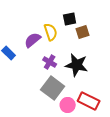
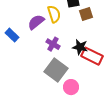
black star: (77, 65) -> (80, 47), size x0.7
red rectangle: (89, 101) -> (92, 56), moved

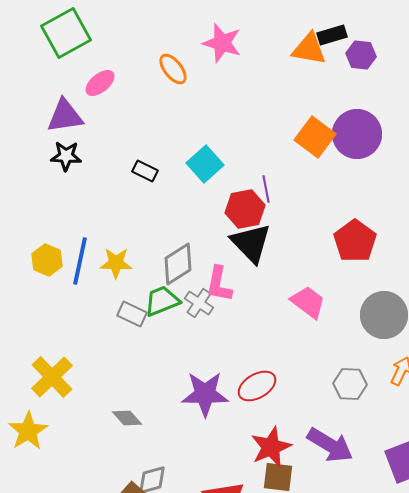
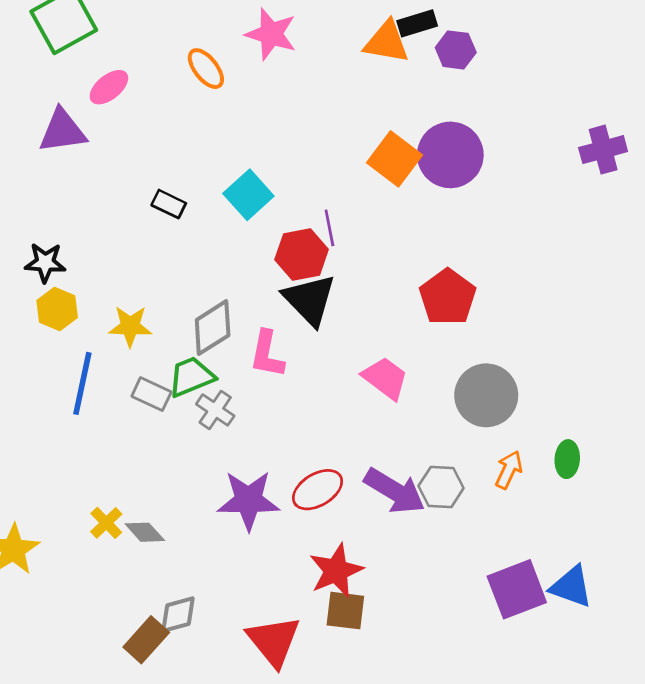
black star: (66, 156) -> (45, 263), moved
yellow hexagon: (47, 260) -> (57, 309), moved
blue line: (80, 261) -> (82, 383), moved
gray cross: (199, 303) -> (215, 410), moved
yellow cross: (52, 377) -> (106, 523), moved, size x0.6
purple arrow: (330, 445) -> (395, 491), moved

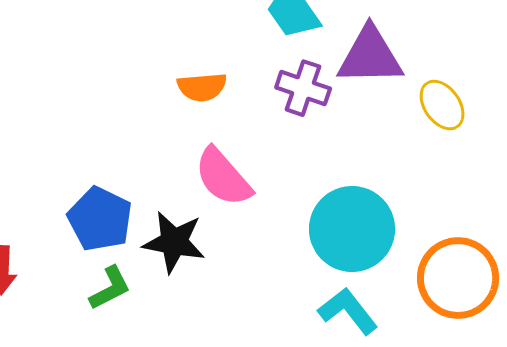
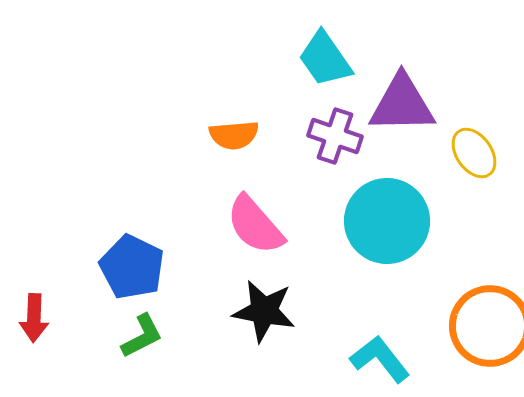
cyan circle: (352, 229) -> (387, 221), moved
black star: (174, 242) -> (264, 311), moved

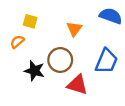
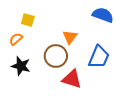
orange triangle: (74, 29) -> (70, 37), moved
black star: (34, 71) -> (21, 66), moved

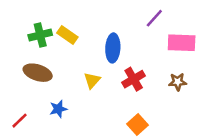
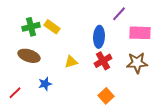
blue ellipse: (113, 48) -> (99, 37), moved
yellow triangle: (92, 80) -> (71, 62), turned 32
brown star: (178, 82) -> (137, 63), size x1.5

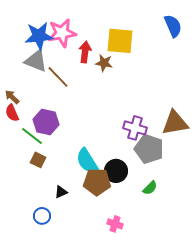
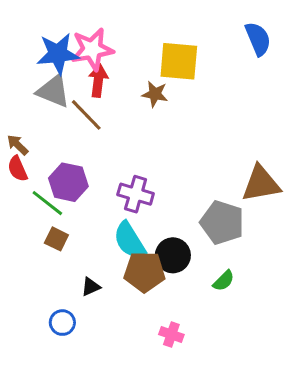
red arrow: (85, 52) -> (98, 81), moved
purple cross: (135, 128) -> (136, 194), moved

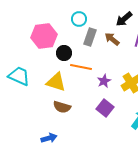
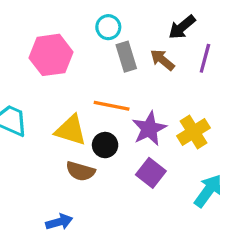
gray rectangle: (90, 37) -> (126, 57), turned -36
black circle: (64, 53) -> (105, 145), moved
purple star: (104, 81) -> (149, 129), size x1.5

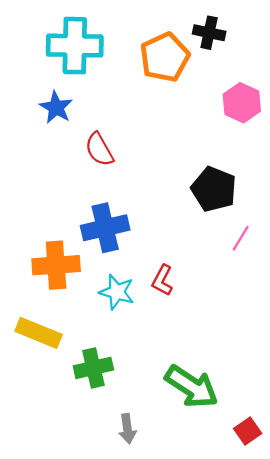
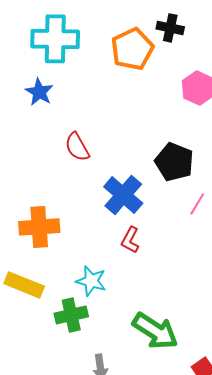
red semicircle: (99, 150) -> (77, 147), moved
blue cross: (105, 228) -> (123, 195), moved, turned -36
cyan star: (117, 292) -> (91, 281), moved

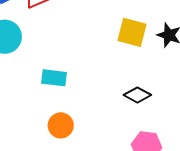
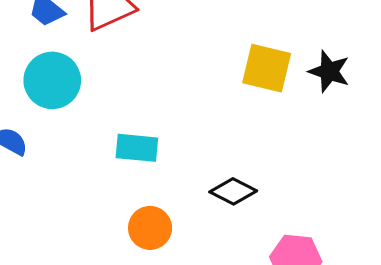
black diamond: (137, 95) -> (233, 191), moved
---
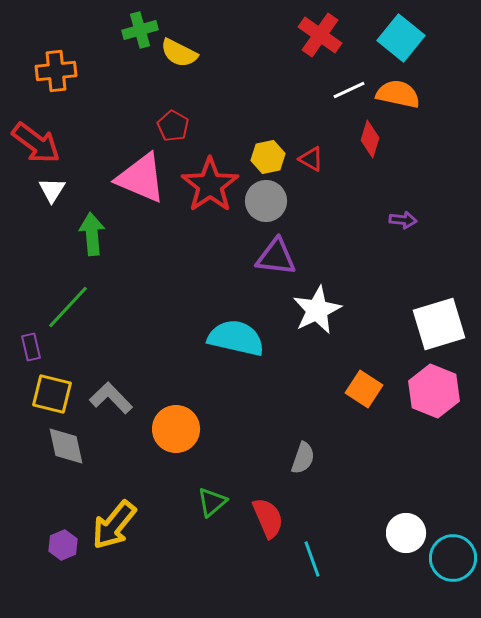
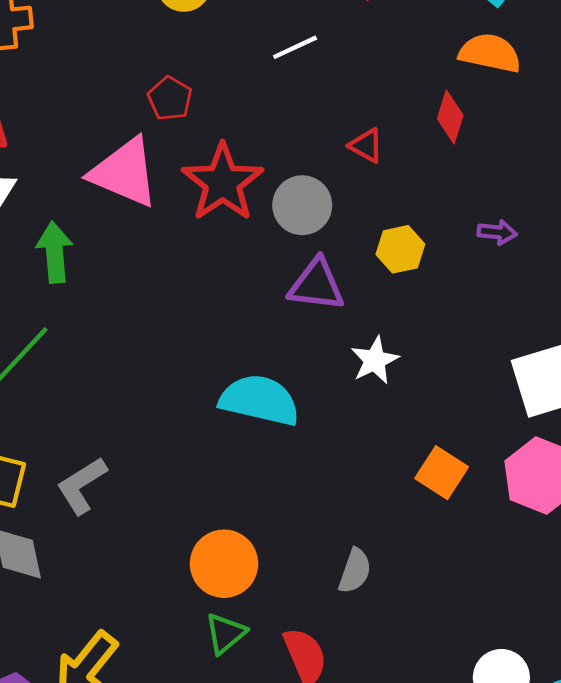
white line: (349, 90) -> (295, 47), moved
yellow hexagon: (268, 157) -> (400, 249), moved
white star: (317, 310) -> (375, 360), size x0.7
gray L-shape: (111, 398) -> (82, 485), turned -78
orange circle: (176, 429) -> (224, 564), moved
...
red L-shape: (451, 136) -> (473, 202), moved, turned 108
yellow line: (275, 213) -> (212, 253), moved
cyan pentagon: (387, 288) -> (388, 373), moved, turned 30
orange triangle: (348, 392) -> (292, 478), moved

▶ _Problem to solve_:
Working from the entries above, please transcribe only the lines from the line with "black star: (77, 65) -> (80, 47), size x0.7" through the line with "black diamond: (137, 95) -> (233, 191), moved", exactly, with both end lines and without pictures.

▶ _Result for this exercise_:
black star: (77, 65) -> (80, 47), size x0.7
red rectangle: (89, 101) -> (92, 56), moved

black star: (66, 156) -> (45, 263), moved
yellow hexagon: (47, 260) -> (57, 309), moved
blue line: (80, 261) -> (82, 383), moved
gray cross: (199, 303) -> (215, 410), moved
yellow cross: (52, 377) -> (106, 523), moved, size x0.6
purple arrow: (330, 445) -> (395, 491), moved

cyan circle: (352, 229) -> (387, 221), moved
black star: (174, 242) -> (264, 311), moved

orange triangle: (74, 29) -> (70, 37), moved
black star: (34, 71) -> (21, 66), moved

blue ellipse: (113, 48) -> (99, 37), moved
yellow triangle: (92, 80) -> (71, 62), turned 32
brown star: (178, 82) -> (137, 63), size x1.5

red arrow: (85, 52) -> (98, 81), moved
purple cross: (135, 128) -> (136, 194), moved

gray rectangle: (90, 37) -> (126, 57), turned -36
black circle: (64, 53) -> (105, 145), moved
purple star: (104, 81) -> (149, 129), size x1.5

red semicircle: (99, 150) -> (77, 147), moved
blue cross: (105, 228) -> (123, 195), moved, turned -36
cyan star: (117, 292) -> (91, 281), moved

black diamond: (137, 95) -> (233, 191), moved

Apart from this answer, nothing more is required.